Rewrite everything from the start of the rows down to the line containing "Identify the location of empty", putting "screen" in place of "desktop" and leaving all else unchanged. Give only those lines.

*Source data*:
++++++++++
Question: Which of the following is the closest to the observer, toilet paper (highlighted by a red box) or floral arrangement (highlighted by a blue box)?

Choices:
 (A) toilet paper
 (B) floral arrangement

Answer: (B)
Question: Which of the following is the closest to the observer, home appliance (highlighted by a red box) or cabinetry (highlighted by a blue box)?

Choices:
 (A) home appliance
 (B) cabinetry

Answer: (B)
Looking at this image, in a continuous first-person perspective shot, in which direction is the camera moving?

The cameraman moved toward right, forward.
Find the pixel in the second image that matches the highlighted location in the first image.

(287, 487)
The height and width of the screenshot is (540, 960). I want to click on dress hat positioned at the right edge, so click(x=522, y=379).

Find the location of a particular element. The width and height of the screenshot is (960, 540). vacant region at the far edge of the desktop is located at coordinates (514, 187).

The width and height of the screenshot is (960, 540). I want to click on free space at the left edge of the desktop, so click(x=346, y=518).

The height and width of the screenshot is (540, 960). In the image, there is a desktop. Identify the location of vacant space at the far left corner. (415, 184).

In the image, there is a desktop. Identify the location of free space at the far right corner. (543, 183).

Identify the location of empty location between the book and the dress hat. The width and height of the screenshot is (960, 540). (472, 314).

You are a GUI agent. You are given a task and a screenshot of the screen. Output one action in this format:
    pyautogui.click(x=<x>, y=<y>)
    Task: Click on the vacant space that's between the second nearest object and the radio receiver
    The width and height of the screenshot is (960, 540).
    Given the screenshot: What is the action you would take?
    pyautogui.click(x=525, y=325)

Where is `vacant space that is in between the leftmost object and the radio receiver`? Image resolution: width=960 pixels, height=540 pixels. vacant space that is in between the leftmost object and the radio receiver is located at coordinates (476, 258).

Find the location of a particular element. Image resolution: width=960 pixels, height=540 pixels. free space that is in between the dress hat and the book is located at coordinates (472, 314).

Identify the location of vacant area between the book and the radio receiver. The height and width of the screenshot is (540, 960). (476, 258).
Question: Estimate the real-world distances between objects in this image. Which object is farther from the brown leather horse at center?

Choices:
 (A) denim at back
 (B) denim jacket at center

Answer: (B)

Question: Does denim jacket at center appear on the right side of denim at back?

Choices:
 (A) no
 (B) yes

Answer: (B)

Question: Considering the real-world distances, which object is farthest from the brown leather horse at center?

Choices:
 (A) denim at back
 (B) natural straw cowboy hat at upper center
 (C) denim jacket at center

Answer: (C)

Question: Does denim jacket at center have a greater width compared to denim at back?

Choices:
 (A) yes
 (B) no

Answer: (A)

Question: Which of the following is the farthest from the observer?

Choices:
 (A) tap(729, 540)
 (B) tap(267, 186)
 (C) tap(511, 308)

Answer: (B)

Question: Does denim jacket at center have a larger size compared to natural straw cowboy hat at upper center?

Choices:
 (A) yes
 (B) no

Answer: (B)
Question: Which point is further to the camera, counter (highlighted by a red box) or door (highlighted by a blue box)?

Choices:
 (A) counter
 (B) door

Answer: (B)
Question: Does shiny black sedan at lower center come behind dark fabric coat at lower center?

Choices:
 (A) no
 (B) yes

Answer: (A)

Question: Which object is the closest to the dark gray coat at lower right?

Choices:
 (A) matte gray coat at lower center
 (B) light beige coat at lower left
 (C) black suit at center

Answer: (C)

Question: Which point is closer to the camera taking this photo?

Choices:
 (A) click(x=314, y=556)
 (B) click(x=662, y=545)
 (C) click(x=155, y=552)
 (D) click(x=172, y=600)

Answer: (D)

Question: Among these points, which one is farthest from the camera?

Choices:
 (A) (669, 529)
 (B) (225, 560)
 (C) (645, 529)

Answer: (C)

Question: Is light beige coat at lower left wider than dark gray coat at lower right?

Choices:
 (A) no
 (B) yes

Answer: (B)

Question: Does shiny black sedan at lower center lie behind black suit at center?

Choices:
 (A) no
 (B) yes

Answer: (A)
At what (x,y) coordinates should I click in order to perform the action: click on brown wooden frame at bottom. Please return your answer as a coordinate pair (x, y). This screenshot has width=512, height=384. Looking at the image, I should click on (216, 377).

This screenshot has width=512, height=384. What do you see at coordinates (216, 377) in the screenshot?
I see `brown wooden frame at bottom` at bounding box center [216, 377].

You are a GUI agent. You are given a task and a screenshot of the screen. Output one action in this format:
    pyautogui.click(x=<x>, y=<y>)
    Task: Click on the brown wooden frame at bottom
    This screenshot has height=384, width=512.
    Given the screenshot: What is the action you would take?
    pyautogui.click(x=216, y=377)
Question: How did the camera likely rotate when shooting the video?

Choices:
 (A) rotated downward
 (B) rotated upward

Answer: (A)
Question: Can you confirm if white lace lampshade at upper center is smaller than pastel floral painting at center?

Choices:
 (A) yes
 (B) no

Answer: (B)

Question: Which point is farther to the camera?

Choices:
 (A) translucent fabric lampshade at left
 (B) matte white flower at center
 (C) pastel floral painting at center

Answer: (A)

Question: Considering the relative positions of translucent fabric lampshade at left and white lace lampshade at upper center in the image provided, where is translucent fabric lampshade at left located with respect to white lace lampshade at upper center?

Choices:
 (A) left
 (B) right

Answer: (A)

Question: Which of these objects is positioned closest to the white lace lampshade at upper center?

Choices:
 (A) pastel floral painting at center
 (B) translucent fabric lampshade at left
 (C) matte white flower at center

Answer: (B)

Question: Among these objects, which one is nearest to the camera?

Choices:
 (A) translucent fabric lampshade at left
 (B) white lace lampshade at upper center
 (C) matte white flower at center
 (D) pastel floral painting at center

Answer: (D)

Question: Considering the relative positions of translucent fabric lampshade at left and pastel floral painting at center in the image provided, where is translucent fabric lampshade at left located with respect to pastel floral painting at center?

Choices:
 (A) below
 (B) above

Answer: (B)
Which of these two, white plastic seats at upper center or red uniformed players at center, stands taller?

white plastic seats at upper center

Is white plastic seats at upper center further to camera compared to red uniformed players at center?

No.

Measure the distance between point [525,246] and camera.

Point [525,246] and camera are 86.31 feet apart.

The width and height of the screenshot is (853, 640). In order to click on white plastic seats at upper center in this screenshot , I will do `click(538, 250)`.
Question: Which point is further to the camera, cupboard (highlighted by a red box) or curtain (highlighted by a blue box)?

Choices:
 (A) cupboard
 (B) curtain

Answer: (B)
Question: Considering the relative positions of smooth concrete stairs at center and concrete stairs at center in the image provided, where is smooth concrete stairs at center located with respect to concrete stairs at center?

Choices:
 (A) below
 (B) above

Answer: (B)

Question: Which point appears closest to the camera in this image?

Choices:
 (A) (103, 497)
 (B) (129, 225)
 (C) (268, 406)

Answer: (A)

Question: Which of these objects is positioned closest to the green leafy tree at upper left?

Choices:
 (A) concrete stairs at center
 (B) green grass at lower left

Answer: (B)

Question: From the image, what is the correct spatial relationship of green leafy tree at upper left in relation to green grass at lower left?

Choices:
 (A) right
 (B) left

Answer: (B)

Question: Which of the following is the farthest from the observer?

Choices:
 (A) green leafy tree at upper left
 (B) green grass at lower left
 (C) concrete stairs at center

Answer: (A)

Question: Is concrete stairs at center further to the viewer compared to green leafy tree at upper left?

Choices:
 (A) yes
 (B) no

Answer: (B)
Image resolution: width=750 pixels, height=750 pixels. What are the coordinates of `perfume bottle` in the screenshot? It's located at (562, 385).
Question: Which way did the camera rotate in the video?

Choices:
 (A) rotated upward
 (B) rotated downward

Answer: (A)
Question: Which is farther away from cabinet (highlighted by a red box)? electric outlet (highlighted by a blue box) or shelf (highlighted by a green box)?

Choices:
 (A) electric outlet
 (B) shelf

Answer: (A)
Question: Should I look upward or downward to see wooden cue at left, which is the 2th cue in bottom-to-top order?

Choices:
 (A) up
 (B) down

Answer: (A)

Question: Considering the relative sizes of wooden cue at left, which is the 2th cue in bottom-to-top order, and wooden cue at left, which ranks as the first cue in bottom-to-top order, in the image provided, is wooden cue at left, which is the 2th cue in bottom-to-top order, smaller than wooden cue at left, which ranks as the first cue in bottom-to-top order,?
++++++++++
*Final answer*:
Question: Which of the following is the closest to the observer, toilet paper (highlighted by a red box) or floral arrangement (highlighted by a blue box)?

Choices:
 (A) toilet paper
 (B) floral arrangement

Answer: (B)
Question: Which of the following is the closest to the observer, home appliance (highlighted by a red box) or cabinetry (highlighted by a blue box)?

Choices:
 (A) home appliance
 (B) cabinetry

Answer: (B)
Looking at this image, in a continuous first-person perspective shot, in which direction is the camera moving?

The cameraman moved toward right, forward.
Find the pixel in the second image that matches the highlighted location in the first image.

(287, 487)
The height and width of the screenshot is (540, 960). I want to click on dress hat positioned at the right edge, so click(x=522, y=379).

Find the location of a particular element. The width and height of the screenshot is (960, 540). vacant region at the far edge of the screen is located at coordinates (514, 187).

The width and height of the screenshot is (960, 540). I want to click on free space at the left edge of the screen, so click(x=346, y=518).

The height and width of the screenshot is (540, 960). In the image, there is a screen. Identify the location of vacant space at the far left corner. (415, 184).

In the image, there is a screen. Identify the location of free space at the far right corner. (543, 183).

Identify the location of empty location between the book and the dress hat. The width and height of the screenshot is (960, 540). (472, 314).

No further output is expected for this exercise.